= TO DO =
Reproduce each of the following items word for word.
[Start of section]
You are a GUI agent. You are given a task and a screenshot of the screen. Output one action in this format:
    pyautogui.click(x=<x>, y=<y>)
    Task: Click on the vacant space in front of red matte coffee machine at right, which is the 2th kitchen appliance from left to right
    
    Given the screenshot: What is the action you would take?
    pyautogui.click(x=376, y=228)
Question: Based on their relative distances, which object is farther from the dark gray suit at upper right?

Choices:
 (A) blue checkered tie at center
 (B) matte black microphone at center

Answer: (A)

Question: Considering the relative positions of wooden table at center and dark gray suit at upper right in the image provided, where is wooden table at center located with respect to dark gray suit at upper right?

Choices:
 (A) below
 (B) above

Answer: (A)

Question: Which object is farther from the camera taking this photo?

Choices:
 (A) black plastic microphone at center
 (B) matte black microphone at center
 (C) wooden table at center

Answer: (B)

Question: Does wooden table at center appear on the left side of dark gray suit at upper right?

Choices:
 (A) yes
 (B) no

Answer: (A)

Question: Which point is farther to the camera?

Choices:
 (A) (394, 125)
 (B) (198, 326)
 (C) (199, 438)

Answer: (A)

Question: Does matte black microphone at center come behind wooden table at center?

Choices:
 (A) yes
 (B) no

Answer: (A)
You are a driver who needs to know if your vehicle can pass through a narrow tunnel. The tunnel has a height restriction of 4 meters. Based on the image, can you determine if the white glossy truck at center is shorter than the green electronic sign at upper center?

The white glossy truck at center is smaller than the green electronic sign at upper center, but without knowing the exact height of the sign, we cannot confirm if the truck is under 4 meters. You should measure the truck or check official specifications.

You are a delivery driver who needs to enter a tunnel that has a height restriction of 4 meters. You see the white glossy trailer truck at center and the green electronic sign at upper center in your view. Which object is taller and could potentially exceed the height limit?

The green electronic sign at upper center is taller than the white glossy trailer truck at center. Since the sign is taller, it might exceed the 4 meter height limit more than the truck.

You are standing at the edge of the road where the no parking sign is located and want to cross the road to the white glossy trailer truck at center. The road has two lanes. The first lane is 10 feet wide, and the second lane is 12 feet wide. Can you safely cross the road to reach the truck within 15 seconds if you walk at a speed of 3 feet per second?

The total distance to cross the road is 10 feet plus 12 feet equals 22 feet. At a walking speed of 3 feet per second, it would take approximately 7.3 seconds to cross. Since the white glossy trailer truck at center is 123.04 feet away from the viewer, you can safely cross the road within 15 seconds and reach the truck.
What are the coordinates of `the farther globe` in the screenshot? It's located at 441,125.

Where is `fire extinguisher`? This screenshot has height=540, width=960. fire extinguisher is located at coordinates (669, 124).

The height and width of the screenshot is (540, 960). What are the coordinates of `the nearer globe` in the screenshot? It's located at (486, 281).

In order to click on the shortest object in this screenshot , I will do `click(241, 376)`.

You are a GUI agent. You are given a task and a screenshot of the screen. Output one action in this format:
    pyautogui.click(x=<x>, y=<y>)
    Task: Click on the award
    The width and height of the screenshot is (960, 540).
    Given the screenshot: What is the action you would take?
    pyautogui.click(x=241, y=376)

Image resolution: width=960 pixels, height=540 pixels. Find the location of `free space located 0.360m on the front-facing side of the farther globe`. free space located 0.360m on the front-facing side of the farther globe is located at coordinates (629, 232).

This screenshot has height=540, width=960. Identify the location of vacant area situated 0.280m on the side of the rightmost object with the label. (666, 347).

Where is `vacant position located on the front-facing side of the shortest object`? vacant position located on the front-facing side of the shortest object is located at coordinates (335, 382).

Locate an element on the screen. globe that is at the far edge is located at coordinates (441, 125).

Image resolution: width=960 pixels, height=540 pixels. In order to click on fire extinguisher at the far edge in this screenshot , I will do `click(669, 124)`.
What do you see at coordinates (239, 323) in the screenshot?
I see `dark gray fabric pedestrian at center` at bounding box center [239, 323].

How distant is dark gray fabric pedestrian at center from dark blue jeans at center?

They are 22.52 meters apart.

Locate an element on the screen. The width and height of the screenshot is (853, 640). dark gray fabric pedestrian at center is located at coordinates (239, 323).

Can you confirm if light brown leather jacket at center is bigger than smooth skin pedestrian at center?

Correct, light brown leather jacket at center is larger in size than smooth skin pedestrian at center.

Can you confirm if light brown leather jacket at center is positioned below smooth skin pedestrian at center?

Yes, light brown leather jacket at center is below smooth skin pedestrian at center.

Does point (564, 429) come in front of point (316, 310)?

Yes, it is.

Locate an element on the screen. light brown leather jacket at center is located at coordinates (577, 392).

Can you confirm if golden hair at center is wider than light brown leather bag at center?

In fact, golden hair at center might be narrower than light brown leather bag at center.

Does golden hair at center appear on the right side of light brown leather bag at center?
[End of section]
= TASK ANSWER =
You are a GUI agent. You are given a task and a screenshot of the screen. Output one action in this format:
    pyautogui.click(x=<x>, y=<y>)
    Task: Click on the vacant space in front of red matte coffee machine at right, which is the 2th kitchen appliance from left to right
    
    Given the screenshot: What is the action you would take?
    pyautogui.click(x=376, y=228)
Question: Based on their relative distances, which object is farther from the dark gray suit at upper right?

Choices:
 (A) blue checkered tie at center
 (B) matte black microphone at center

Answer: (A)

Question: Considering the relative positions of wooden table at center and dark gray suit at upper right in the image provided, where is wooden table at center located with respect to dark gray suit at upper right?

Choices:
 (A) below
 (B) above

Answer: (A)

Question: Which object is farther from the camera taking this photo?

Choices:
 (A) black plastic microphone at center
 (B) matte black microphone at center
 (C) wooden table at center

Answer: (B)

Question: Does wooden table at center appear on the left side of dark gray suit at upper right?

Choices:
 (A) yes
 (B) no

Answer: (A)

Question: Which point is farther to the camera?

Choices:
 (A) (394, 125)
 (B) (198, 326)
 (C) (199, 438)

Answer: (A)

Question: Does matte black microphone at center come behind wooden table at center?

Choices:
 (A) yes
 (B) no

Answer: (A)
You are a driver who needs to know if your vehicle can pass through a narrow tunnel. The tunnel has a height restriction of 4 meters. Based on the image, can you determine if the white glossy truck at center is shorter than the green electronic sign at upper center?

The white glossy truck at center is smaller than the green electronic sign at upper center, but without knowing the exact height of the sign, we cannot confirm if the truck is under 4 meters. You should measure the truck or check official specifications.

You are a delivery driver who needs to enter a tunnel that has a height restriction of 4 meters. You see the white glossy trailer truck at center and the green electronic sign at upper center in your view. Which object is taller and could potentially exceed the height limit?

The green electronic sign at upper center is taller than the white glossy trailer truck at center. Since the sign is taller, it might exceed the 4 meter height limit more than the truck.

You are standing at the edge of the road where the no parking sign is located and want to cross the road to the white glossy trailer truck at center. The road has two lanes. The first lane is 10 feet wide, and the second lane is 12 feet wide. Can you safely cross the road to reach the truck within 15 seconds if you walk at a speed of 3 feet per second?

The total distance to cross the road is 10 feet plus 12 feet equals 22 feet. At a walking speed of 3 feet per second, it would take approximately 7.3 seconds to cross. Since the white glossy trailer truck at center is 123.04 feet away from the viewer, you can safely cross the road within 15 seconds and reach the truck.
What are the coordinates of `the farther globe` in the screenshot? It's located at 441,125.

Where is `fire extinguisher`? This screenshot has height=540, width=960. fire extinguisher is located at coordinates (669, 124).

The height and width of the screenshot is (540, 960). What are the coordinates of `the nearer globe` in the screenshot? It's located at (486, 281).

In order to click on the shortest object in this screenshot , I will do `click(241, 376)`.

You are a GUI agent. You are given a task and a screenshot of the screen. Output one action in this format:
    pyautogui.click(x=<x>, y=<y>)
    Task: Click on the award
    The width and height of the screenshot is (960, 540).
    Given the screenshot: What is the action you would take?
    pyautogui.click(x=241, y=376)

Image resolution: width=960 pixels, height=540 pixels. Find the location of `free space located 0.360m on the front-facing side of the farther globe`. free space located 0.360m on the front-facing side of the farther globe is located at coordinates (629, 232).

This screenshot has height=540, width=960. Identify the location of vacant area situated 0.280m on the side of the rightmost object with the label. (666, 347).

Where is `vacant position located on the front-facing side of the shortest object`? vacant position located on the front-facing side of the shortest object is located at coordinates (335, 382).

Locate an element on the screen. globe that is at the far edge is located at coordinates (441, 125).

Image resolution: width=960 pixels, height=540 pixels. In order to click on fire extinguisher at the far edge in this screenshot , I will do `click(669, 124)`.
What do you see at coordinates (239, 323) in the screenshot?
I see `dark gray fabric pedestrian at center` at bounding box center [239, 323].

How distant is dark gray fabric pedestrian at center from dark blue jeans at center?

They are 22.52 meters apart.

Locate an element on the screen. The width and height of the screenshot is (853, 640). dark gray fabric pedestrian at center is located at coordinates (239, 323).

Can you confirm if light brown leather jacket at center is bigger than smooth skin pedestrian at center?

Correct, light brown leather jacket at center is larger in size than smooth skin pedestrian at center.

Can you confirm if light brown leather jacket at center is positioned below smooth skin pedestrian at center?

Yes, light brown leather jacket at center is below smooth skin pedestrian at center.

Does point (564, 429) come in front of point (316, 310)?

Yes, it is.

Locate an element on the screen. light brown leather jacket at center is located at coordinates (577, 392).

Can you confirm if golden hair at center is wider than light brown leather bag at center?

In fact, golden hair at center might be narrower than light brown leather bag at center.

Does golden hair at center appear on the right side of light brown leather bag at center?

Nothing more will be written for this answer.